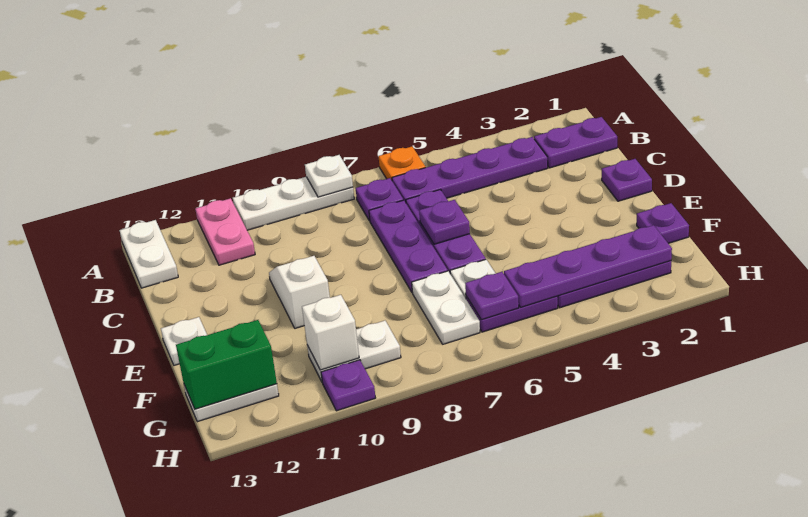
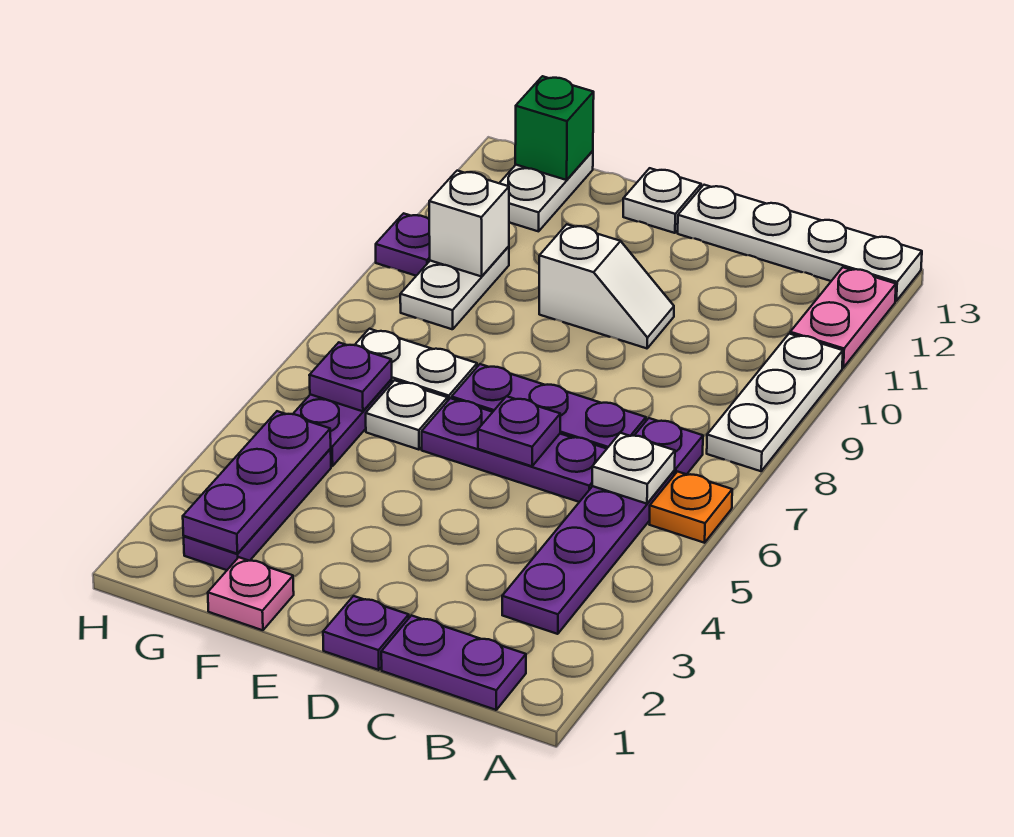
white plate A8 level 2 -> white plate B6 level 2
pink plate A11:B11 level 1 -> pink plate A11:A12 level 1
white plate A13:B13 level 1 -> white plate A13:D13 level 1
purple plate B1:B2 level 1 -> purple plate B1:C1 level 1
purple plate F1 level 1 -> pink plate F1 level 1
purple plate G2:G5 level 2 -> purple plate G2:G4 level 2
green brick G12:G13 level 2 -> green brick G13 level 2

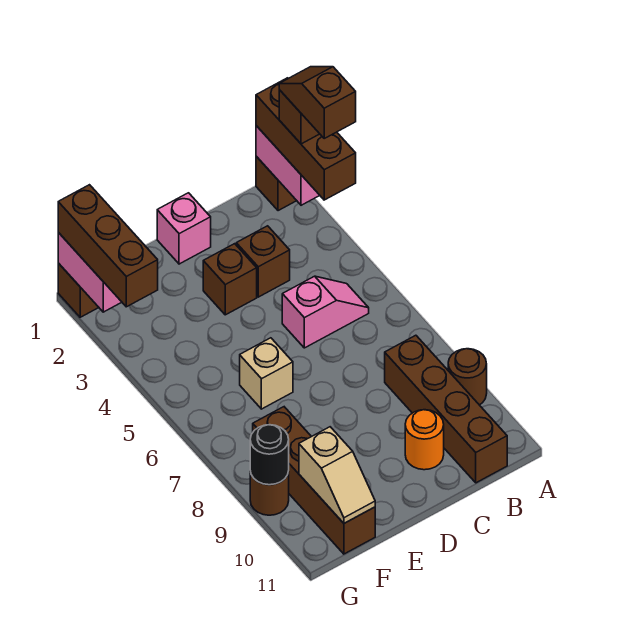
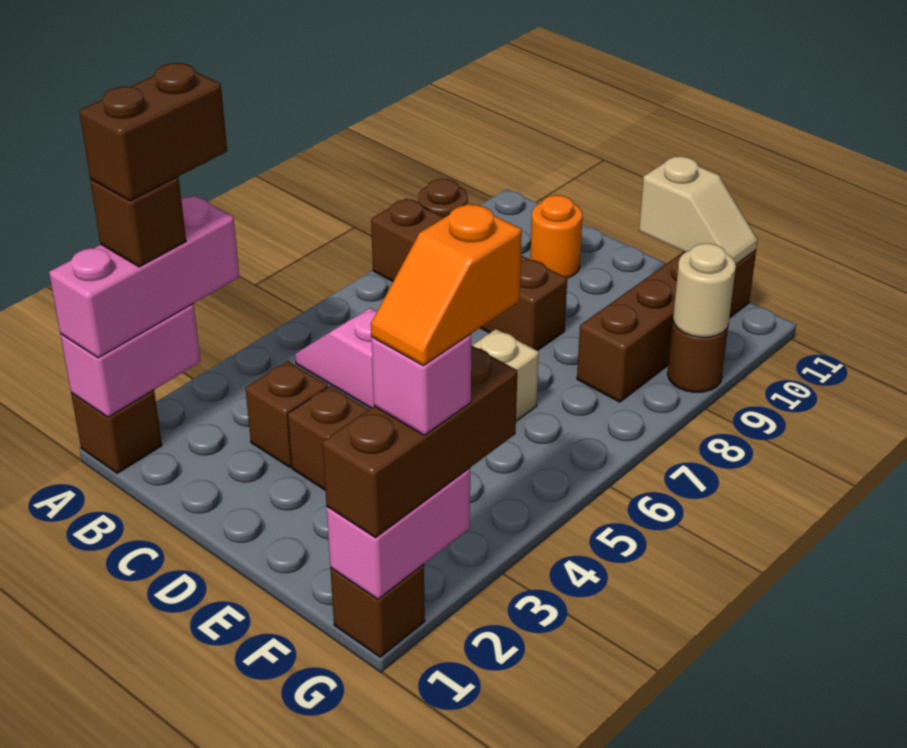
brown brick A1:A3 level 3 -> pink brick A1:A3 level 3
brown slope A2:A3 level 5 top 3 -> brown brick A2:A3 level 5
brown brick B8:B11 level 1 -> brown brick A8:D8 level 1
pink brick D1 level 1 -> pink brick G2 level 4
tan slope F10:F11 level 2 top 10 -> tan slope E11:F11 level 2 top E
none -> orange slope G2:G3 level 5 top 3
black round brick G9 level 2 -> tan round brick G9 level 2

**WHAT IS REQUIRED:**
With the pictures omitted, give every line above again exactly.

**TASK ANSWER:**
white plate A8 level 2 -> white plate B6 level 2
pink plate A11:B11 level 1 -> pink plate A11:A12 level 1
white plate A13:B13 level 1 -> white plate A13:D13 level 1
purple plate B1:B2 level 1 -> purple plate B1:C1 level 1
purple plate F1 level 1 -> pink plate F1 level 1
purple plate G2:G5 level 2 -> purple plate G2:G4 level 2
green brick G12:G13 level 2 -> green brick G13 level 2

brown brick A1:A3 level 3 -> pink brick A1:A3 level 3
brown slope A2:A3 level 5 top 3 -> brown brick A2:A3 level 5
brown brick B8:B11 level 1 -> brown brick A8:D8 level 1
pink brick D1 level 1 -> pink brick G2 level 4
tan slope F10:F11 level 2 top 10 -> tan slope E11:F11 level 2 top E
none -> orange slope G2:G3 level 5 top 3
black round brick G9 level 2 -> tan round brick G9 level 2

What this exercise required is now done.